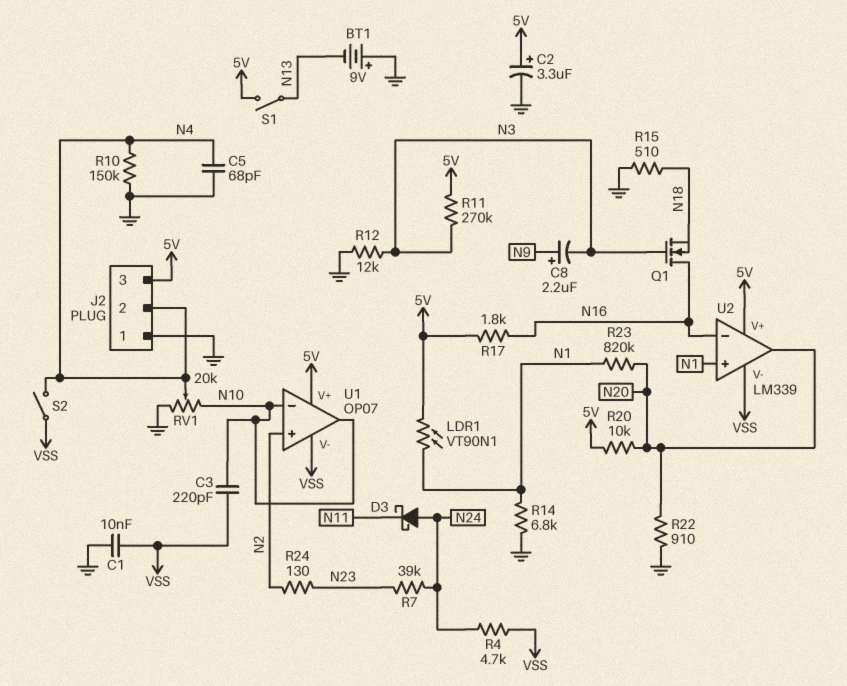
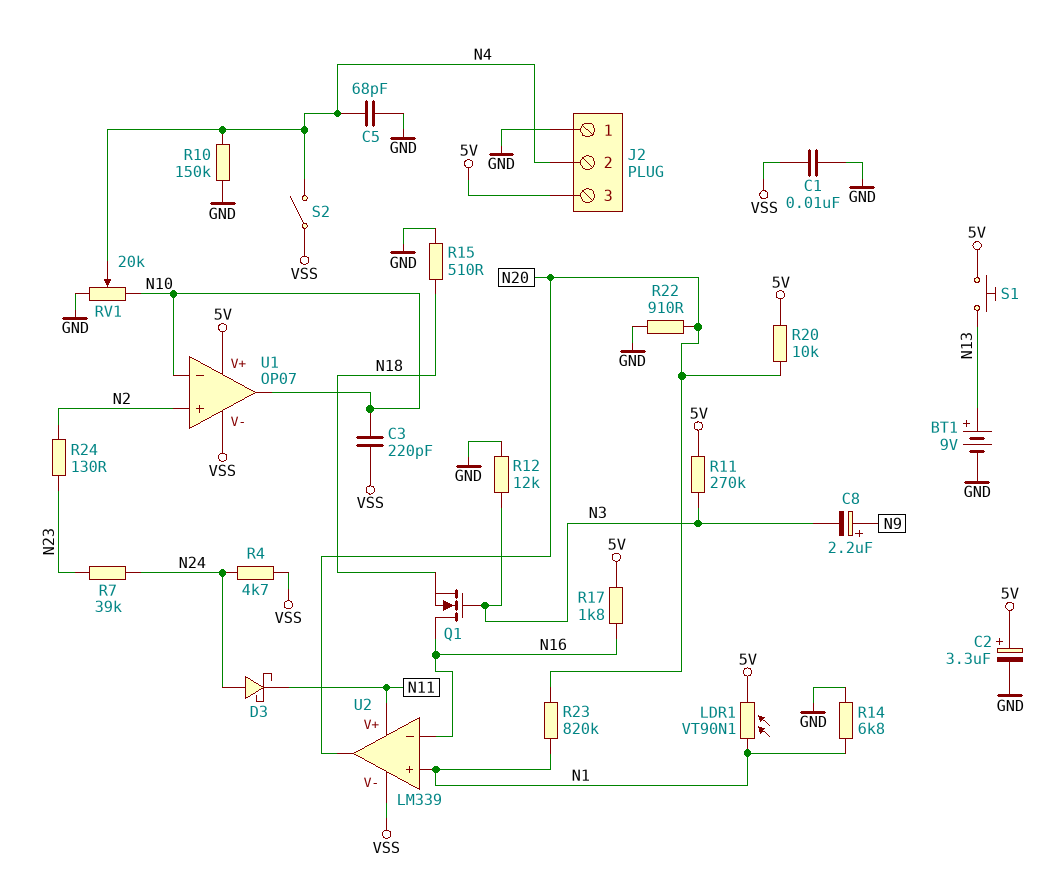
BT1: 9V (plus GND, minus N13) -> 9V (plus N13, minus GND)
S1: switch (5V, N13) -> button (5V, N13)
U2 pin V+: 5V -> N11

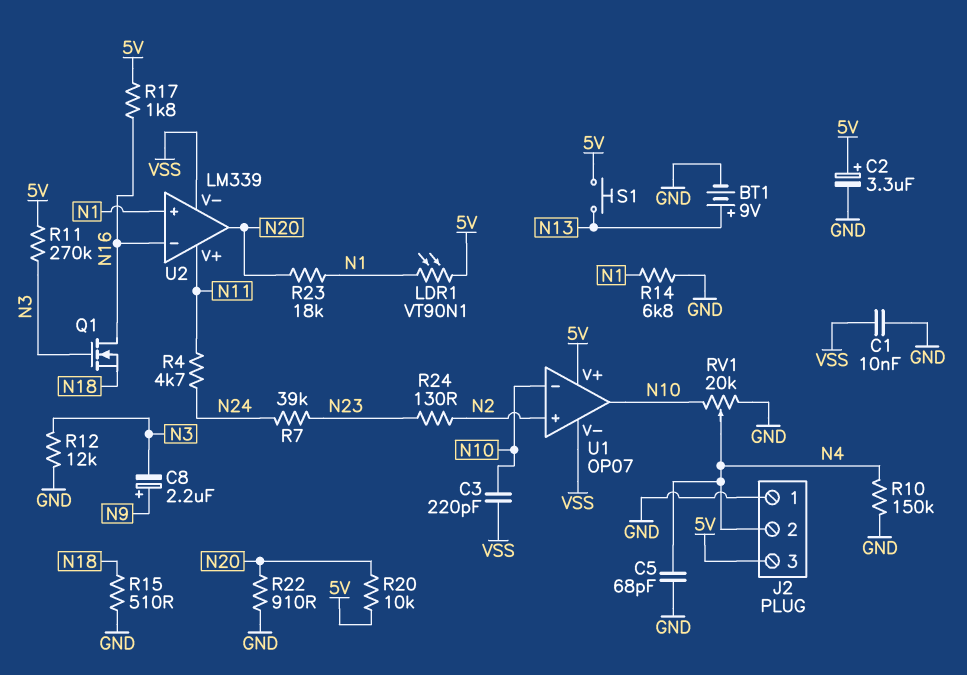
D3: schottky (A N24, K N11) -> none
R4: 4.7k (N24, VSS) -> 4.7k (N11, N24)
R23: 820k (N1, N20) -> 18k (N1, N20)
S2: switch (N4, VSS) -> none

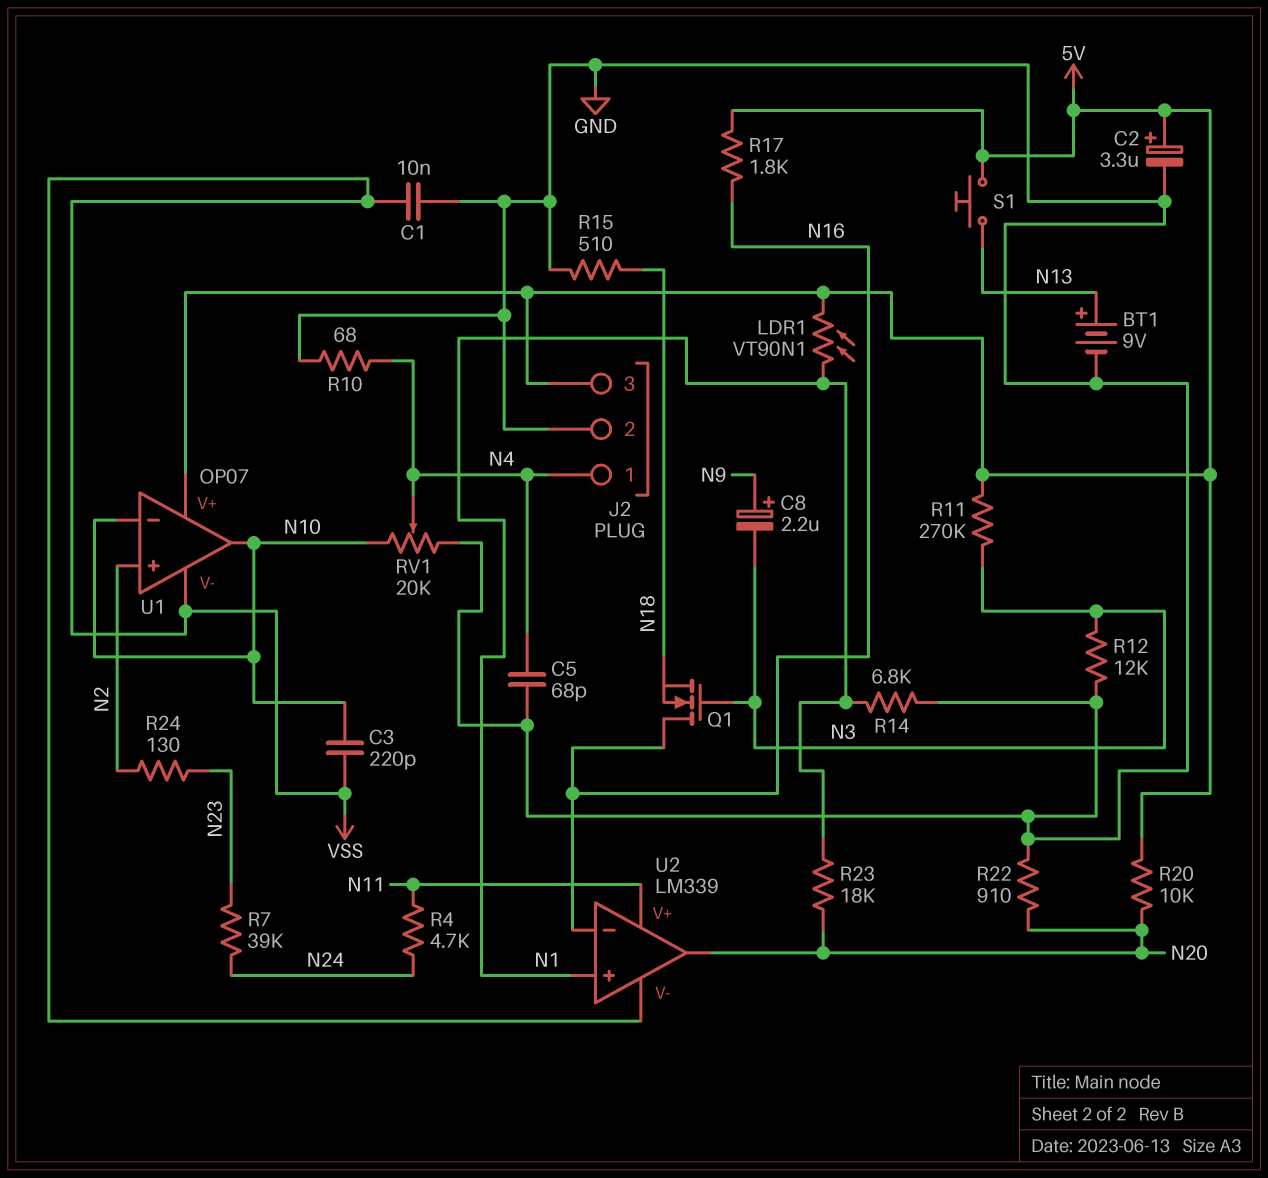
J2 pin 1: GND -> N4
J2 pin 2: N4 -> GND
R10: 150k (GND, N4) -> 68 (GND, N4)

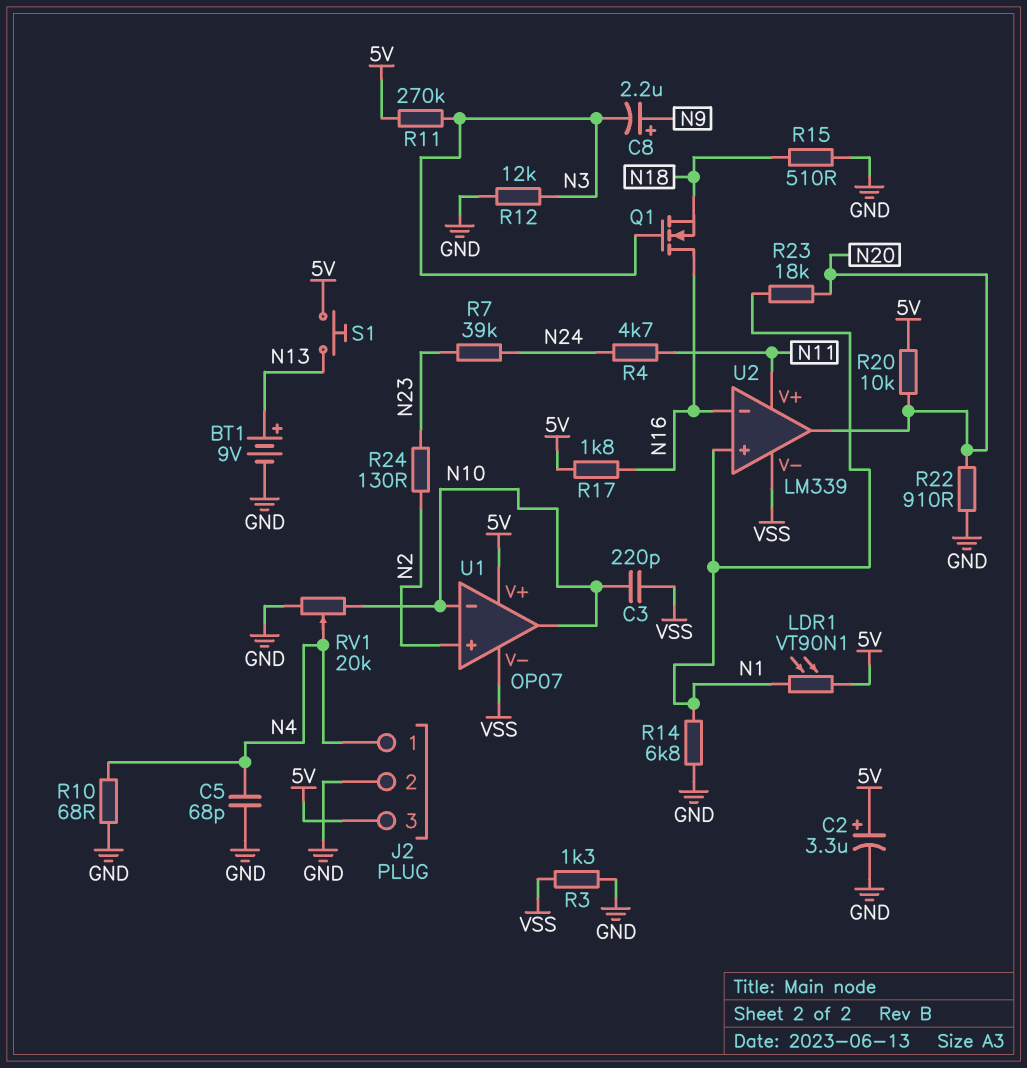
C1: 10nF (GND, VSS) -> none
R3: none -> 1.3k (GND, VSS)

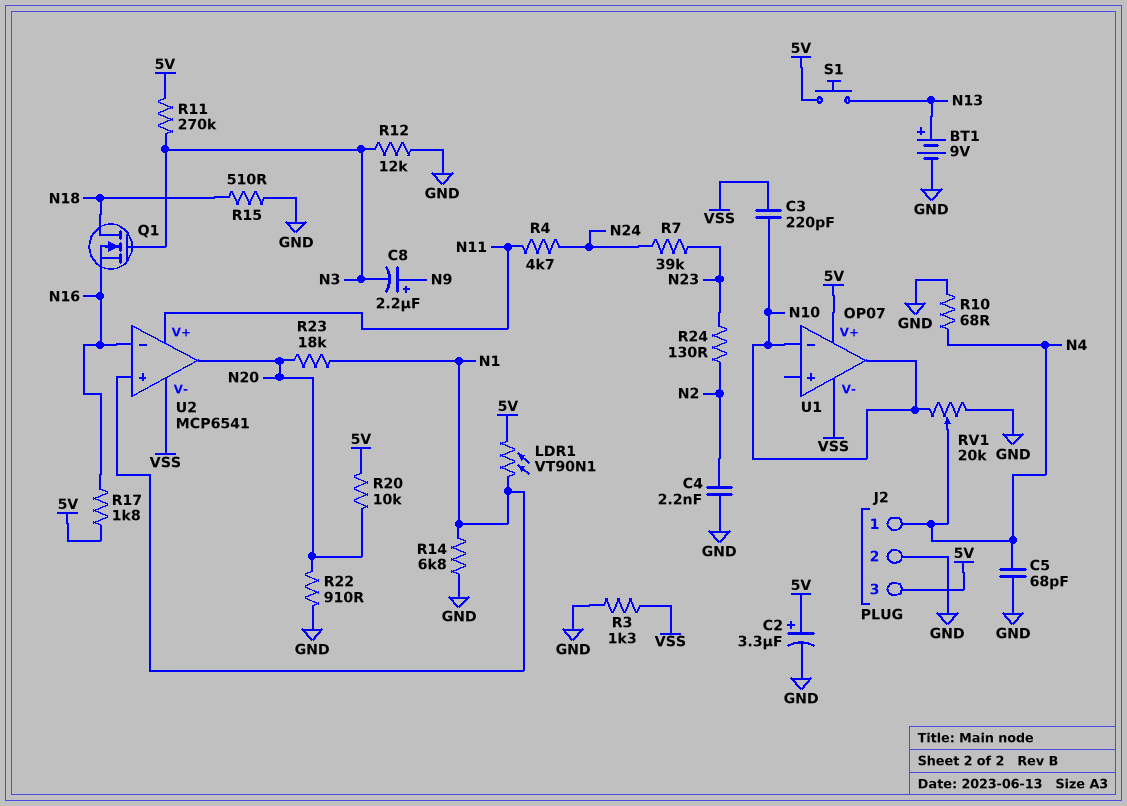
C4: none -> 2.2nF (GND, N2)
Q1: NMOS (G N3, D N16, S N18) -> NMOS (G N3, D N18, S N16)
U1 pin in+: N2 -> none
U2: LM339 -> MCP6541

----

▶ **Work to complete**:
Repeat the material above exactly, so that every entry appears but no picture does.

▶ **Your response**:
BT1: 9V (plus GND, minus N13) -> 9V (plus N13, minus GND)
S1: switch (5V, N13) -> button (5V, N13)
U2 pin V+: 5V -> N11

D3: schottky (A N24, K N11) -> none
R4: 4.7k (N24, VSS) -> 4.7k (N11, N24)
R23: 820k (N1, N20) -> 18k (N1, N20)
S2: switch (N4, VSS) -> none

J2 pin 1: GND -> N4
J2 pin 2: N4 -> GND
R10: 150k (GND, N4) -> 68 (GND, N4)

C1: 10nF (GND, VSS) -> none
R3: none -> 1.3k (GND, VSS)

C4: none -> 2.2nF (GND, N2)
Q1: NMOS (G N3, D N16, S N18) -> NMOS (G N3, D N18, S N16)
U1 pin in+: N2 -> none
U2: LM339 -> MCP6541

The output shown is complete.